## WHAT YOU ARE ASKED TO DO
Only the last stretch of the records is wanted: restate word for word the line with "none -> grey round brick B8 level 2" and every line after it.

## Colored object listings
******************************
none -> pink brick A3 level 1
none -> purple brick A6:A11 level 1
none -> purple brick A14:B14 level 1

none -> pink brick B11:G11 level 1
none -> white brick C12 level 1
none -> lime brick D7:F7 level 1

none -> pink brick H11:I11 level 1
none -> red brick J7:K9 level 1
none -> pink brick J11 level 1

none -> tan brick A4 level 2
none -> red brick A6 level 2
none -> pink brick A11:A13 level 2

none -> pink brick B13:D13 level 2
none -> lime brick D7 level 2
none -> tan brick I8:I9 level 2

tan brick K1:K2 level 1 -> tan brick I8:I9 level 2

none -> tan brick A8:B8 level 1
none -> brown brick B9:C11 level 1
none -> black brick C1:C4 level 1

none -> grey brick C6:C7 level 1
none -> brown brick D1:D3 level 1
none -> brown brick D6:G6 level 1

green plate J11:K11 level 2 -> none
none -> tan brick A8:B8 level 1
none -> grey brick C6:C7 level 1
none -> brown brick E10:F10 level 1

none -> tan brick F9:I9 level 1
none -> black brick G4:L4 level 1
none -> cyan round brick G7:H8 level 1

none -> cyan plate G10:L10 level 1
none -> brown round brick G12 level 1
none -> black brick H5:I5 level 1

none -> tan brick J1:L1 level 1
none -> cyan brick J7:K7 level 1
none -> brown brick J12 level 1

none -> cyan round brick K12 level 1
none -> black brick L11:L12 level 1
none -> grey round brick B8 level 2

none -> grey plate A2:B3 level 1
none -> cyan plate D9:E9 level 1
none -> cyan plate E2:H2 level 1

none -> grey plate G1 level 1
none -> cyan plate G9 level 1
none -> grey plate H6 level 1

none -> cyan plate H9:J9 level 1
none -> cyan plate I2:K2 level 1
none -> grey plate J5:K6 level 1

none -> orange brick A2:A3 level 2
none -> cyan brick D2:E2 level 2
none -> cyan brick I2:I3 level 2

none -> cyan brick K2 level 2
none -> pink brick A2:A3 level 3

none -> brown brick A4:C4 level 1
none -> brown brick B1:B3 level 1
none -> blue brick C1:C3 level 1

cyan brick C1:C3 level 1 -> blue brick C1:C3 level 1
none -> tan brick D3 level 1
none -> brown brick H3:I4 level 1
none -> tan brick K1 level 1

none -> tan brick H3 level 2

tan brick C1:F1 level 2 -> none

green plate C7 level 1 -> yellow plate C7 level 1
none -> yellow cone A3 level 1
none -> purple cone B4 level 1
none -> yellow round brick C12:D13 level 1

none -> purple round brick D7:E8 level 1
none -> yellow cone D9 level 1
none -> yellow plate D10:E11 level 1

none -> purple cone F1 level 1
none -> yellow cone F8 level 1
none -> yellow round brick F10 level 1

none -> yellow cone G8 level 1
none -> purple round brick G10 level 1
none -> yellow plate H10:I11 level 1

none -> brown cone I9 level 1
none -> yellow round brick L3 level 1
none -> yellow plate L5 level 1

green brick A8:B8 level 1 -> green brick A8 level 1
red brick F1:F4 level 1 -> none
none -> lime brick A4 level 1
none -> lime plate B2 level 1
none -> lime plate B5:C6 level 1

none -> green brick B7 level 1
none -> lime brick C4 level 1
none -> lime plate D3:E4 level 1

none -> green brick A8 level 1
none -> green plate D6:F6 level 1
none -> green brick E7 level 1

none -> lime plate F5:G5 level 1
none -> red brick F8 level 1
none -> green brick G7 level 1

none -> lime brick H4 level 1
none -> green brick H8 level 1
******************************
## TASK OUTPUT
none -> grey round brick B8 level 2

none -> grey plate A2:B3 level 1
none -> cyan plate D9:E9 level 1
none -> cyan plate E2:H2 level 1

none -> grey plate G1 level 1
none -> cyan plate G9 level 1
none -> grey plate H6 level 1

none -> cyan plate H9:J9 level 1
none -> cyan plate I2:K2 level 1
none -> grey plate J5:K6 level 1

none -> orange brick A2:A3 level 2
none -> cyan brick D2:E2 level 2
none -> cyan brick I2:I3 level 2

none -> cyan brick K2 level 2
none -> pink brick A2:A3 level 3

none -> brown brick A4:C4 level 1
none -> brown brick B1:B3 level 1
none -> blue brick C1:C3 level 1

cyan brick C1:C3 level 1 -> blue brick C1:C3 level 1
none -> tan brick D3 level 1
none -> brown brick H3:I4 level 1
none -> tan brick K1 level 1

none -> tan brick H3 level 2

tan brick C1:F1 level 2 -> none

green plate C7 level 1 -> yellow plate C7 level 1
none -> yellow cone A3 level 1
none -> purple cone B4 level 1
none -> yellow round brick C12:D13 level 1

none -> purple round brick D7:E8 level 1
none -> yellow cone D9 level 1
none -> yellow plate D10:E11 level 1

none -> purple cone F1 level 1
none -> yellow cone F8 level 1
none -> yellow round brick F10 level 1

none -> yellow cone G8 level 1
none -> purple round brick G10 level 1
none -> yellow plate H10:I11 level 1

none -> brown cone I9 level 1
none -> yellow round brick L3 level 1
none -> yellow plate L5 level 1

green brick A8:B8 level 1 -> green brick A8 level 1
red brick F1:F4 level 1 -> none
none -> lime brick A4 level 1
none -> lime plate B2 level 1
none -> lime plate B5:C6 level 1

none -> green brick B7 level 1
none -> lime brick C4 level 1
none -> lime plate D3:E4 level 1

none -> green brick A8 level 1
none -> green plate D6:F6 level 1
none -> green brick E7 level 1

none -> lime plate F5:G5 level 1
none -> red brick F8 level 1
none -> green brick G7 level 1

none -> lime brick H4 level 1
none -> green brick H8 level 1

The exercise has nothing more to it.